Each record is to be given again without alteration.

◇ ◇ ◇

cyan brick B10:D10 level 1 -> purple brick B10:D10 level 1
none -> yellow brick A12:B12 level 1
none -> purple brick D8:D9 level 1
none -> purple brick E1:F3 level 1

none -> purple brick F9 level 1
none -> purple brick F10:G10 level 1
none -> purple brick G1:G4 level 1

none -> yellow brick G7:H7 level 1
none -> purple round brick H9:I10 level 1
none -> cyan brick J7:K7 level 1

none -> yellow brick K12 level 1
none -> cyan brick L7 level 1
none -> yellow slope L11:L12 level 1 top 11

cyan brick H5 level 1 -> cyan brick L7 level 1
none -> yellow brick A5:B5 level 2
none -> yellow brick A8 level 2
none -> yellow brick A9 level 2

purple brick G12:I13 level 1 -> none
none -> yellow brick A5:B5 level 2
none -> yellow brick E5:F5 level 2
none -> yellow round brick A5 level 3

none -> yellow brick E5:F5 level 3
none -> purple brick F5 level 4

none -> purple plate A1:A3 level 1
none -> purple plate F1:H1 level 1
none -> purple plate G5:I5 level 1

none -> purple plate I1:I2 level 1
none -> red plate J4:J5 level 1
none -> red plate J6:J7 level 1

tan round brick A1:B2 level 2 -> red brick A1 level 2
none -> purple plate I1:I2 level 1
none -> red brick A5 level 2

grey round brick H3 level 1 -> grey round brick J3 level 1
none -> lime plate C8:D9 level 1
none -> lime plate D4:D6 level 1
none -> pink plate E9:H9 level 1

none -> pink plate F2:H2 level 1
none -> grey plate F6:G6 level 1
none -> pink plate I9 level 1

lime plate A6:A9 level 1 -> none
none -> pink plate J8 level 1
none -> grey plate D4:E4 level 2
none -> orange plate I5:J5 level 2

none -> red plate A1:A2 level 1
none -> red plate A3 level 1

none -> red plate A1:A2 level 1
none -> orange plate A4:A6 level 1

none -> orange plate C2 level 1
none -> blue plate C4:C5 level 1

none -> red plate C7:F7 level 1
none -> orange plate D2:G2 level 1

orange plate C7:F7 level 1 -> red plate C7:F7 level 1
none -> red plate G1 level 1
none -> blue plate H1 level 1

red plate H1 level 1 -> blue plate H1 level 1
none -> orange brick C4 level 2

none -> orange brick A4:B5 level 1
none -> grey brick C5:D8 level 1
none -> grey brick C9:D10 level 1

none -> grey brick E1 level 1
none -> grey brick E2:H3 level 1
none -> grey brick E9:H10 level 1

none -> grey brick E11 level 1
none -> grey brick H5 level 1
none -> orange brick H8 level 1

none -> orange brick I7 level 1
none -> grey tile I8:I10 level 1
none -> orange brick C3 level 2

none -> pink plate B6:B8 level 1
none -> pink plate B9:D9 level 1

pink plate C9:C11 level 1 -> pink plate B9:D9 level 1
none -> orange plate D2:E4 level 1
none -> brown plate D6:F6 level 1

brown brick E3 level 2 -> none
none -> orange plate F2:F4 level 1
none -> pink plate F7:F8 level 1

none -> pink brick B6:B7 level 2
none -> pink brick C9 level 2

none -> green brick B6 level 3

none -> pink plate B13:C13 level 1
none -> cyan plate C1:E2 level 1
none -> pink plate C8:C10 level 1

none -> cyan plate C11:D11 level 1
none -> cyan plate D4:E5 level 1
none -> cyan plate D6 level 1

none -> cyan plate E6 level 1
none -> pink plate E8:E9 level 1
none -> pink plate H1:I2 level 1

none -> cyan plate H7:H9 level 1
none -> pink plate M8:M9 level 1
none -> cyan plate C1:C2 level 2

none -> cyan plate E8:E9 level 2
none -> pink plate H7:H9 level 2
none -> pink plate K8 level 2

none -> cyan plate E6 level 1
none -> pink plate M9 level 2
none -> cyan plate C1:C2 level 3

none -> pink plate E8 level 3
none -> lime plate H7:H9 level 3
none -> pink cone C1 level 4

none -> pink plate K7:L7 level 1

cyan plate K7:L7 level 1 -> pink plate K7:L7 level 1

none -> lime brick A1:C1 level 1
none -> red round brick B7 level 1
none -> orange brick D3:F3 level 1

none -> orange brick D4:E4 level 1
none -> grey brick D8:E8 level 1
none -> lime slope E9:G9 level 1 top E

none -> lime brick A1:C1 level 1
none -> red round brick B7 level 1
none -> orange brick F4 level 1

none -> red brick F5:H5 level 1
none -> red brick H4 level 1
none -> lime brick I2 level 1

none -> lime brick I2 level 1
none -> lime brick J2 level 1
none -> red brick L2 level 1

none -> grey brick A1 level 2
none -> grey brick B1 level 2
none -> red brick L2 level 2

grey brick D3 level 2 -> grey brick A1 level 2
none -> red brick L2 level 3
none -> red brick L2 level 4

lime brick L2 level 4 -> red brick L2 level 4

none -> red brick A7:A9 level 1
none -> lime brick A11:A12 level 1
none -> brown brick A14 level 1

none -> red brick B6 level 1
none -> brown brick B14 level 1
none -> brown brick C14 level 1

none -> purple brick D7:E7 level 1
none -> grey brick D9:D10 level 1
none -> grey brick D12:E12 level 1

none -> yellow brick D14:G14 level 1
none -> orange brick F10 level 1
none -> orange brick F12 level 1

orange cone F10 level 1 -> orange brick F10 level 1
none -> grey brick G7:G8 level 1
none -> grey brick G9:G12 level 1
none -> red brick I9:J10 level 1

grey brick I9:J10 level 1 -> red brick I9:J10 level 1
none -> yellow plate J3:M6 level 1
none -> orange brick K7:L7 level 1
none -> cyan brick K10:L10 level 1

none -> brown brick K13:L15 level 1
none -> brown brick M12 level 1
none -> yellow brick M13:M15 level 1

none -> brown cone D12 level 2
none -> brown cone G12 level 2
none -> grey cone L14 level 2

◇ ◇ ◇

**Task result**
cyan brick B10:D10 level 1 -> purple brick B10:D10 level 1
none -> yellow brick A12:B12 level 1
none -> purple brick D8:D9 level 1
none -> purple brick E1:F3 level 1

none -> purple brick F9 level 1
none -> purple brick F10:G10 level 1
none -> purple brick G1:G4 level 1

none -> yellow brick G7:H7 level 1
none -> purple round brick H9:I10 level 1
none -> cyan brick J7:K7 level 1

none -> yellow brick K12 level 1
none -> cyan brick L7 level 1
none -> yellow slope L11:L12 level 1 top 11

cyan brick H5 level 1 -> cyan brick L7 level 1
none -> yellow brick A5:B5 level 2
none -> yellow brick A8 level 2
none -> yellow brick A9 level 2

purple brick G12:I13 level 1 -> none
none -> yellow brick A5:B5 level 2
none -> yellow brick E5:F5 level 2
none -> yellow round brick A5 level 3

none -> yellow brick E5:F5 level 3
none -> purple brick F5 level 4

none -> purple plate A1:A3 level 1
none -> purple plate F1:H1 level 1
none -> purple plate G5:I5 level 1

none -> purple plate I1:I2 level 1
none -> red plate J4:J5 level 1
none -> red plate J6:J7 level 1

tan round brick A1:B2 level 2 -> red brick A1 level 2
none -> purple plate I1:I2 level 1
none -> red brick A5 level 2

grey round brick H3 level 1 -> grey round brick J3 level 1
none -> lime plate C8:D9 level 1
none -> lime plate D4:D6 level 1
none -> pink plate E9:H9 level 1

none -> pink plate F2:H2 level 1
none -> grey plate F6:G6 level 1
none -> pink plate I9 level 1

lime plate A6:A9 level 1 -> none
none -> pink plate J8 level 1
none -> grey plate D4:E4 level 2
none -> orange plate I5:J5 level 2

none -> red plate A1:A2 level 1
none -> red plate A3 level 1

none -> red plate A1:A2 level 1
none -> orange plate A4:A6 level 1

none -> orange plate C2 level 1
none -> blue plate C4:C5 level 1

none -> red plate C7:F7 level 1
none -> orange plate D2:G2 level 1

orange plate C7:F7 level 1 -> red plate C7:F7 level 1
none -> red plate G1 level 1
none -> blue plate H1 level 1

red plate H1 level 1 -> blue plate H1 level 1
none -> orange brick C4 level 2

none -> orange brick A4:B5 level 1
none -> grey brick C5:D8 level 1
none -> grey brick C9:D10 level 1

none -> grey brick E1 level 1
none -> grey brick E2:H3 level 1
none -> grey brick E9:H10 level 1

none -> grey brick E11 level 1
none -> grey brick H5 level 1
none -> orange brick H8 level 1

none -> orange brick I7 level 1
none -> grey tile I8:I10 level 1
none -> orange brick C3 level 2

none -> pink plate B6:B8 level 1
none -> pink plate B9:D9 level 1

pink plate C9:C11 level 1 -> pink plate B9:D9 level 1
none -> orange plate D2:E4 level 1
none -> brown plate D6:F6 level 1

brown brick E3 level 2 -> none
none -> orange plate F2:F4 level 1
none -> pink plate F7:F8 level 1

none -> pink brick B6:B7 level 2
none -> pink brick C9 level 2

none -> green brick B6 level 3

none -> pink plate B13:C13 level 1
none -> cyan plate C1:E2 level 1
none -> pink plate C8:C10 level 1

none -> cyan plate C11:D11 level 1
none -> cyan plate D4:E5 level 1
none -> cyan plate D6 level 1

none -> cyan plate E6 level 1
none -> pink plate E8:E9 level 1
none -> pink plate H1:I2 level 1

none -> cyan plate H7:H9 level 1
none -> pink plate M8:M9 level 1
none -> cyan plate C1:C2 level 2

none -> cyan plate E8:E9 level 2
none -> pink plate H7:H9 level 2
none -> pink plate K8 level 2

none -> cyan plate E6 level 1
none -> pink plate M9 level 2
none -> cyan plate C1:C2 level 3

none -> pink plate E8 level 3
none -> lime plate H7:H9 level 3
none -> pink cone C1 level 4

none -> pink plate K7:L7 level 1

cyan plate K7:L7 level 1 -> pink plate K7:L7 level 1

none -> lime brick A1:C1 level 1
none -> red round brick B7 level 1
none -> orange brick D3:F3 level 1

none -> orange brick D4:E4 level 1
none -> grey brick D8:E8 level 1
none -> lime slope E9:G9 level 1 top E

none -> lime brick A1:C1 level 1
none -> red round brick B7 level 1
none -> orange brick F4 level 1

none -> red brick F5:H5 level 1
none -> red brick H4 level 1
none -> lime brick I2 level 1

none -> lime brick I2 level 1
none -> lime brick J2 level 1
none -> red brick L2 level 1

none -> grey brick A1 level 2
none -> grey brick B1 level 2
none -> red brick L2 level 2

grey brick D3 level 2 -> grey brick A1 level 2
none -> red brick L2 level 3
none -> red brick L2 level 4

lime brick L2 level 4 -> red brick L2 level 4

none -> red brick A7:A9 level 1
none -> lime brick A11:A12 level 1
none -> brown brick A14 level 1

none -> red brick B6 level 1
none -> brown brick B14 level 1
none -> brown brick C14 level 1

none -> purple brick D7:E7 level 1
none -> grey brick D9:D10 level 1
none -> grey brick D12:E12 level 1

none -> yellow brick D14:G14 level 1
none -> orange brick F10 level 1
none -> orange brick F12 level 1

orange cone F10 level 1 -> orange brick F10 level 1
none -> grey brick G7:G8 level 1
none -> grey brick G9:G12 level 1
none -> red brick I9:J10 level 1

grey brick I9:J10 level 1 -> red brick I9:J10 level 1
none -> yellow plate J3:M6 level 1
none -> orange brick K7:L7 level 1
none -> cyan brick K10:L10 level 1

none -> brown brick K13:L15 level 1
none -> brown brick M12 level 1
none -> yellow brick M13:M15 level 1

none -> brown cone D12 level 2
none -> brown cone G12 level 2
none -> grey cone L14 level 2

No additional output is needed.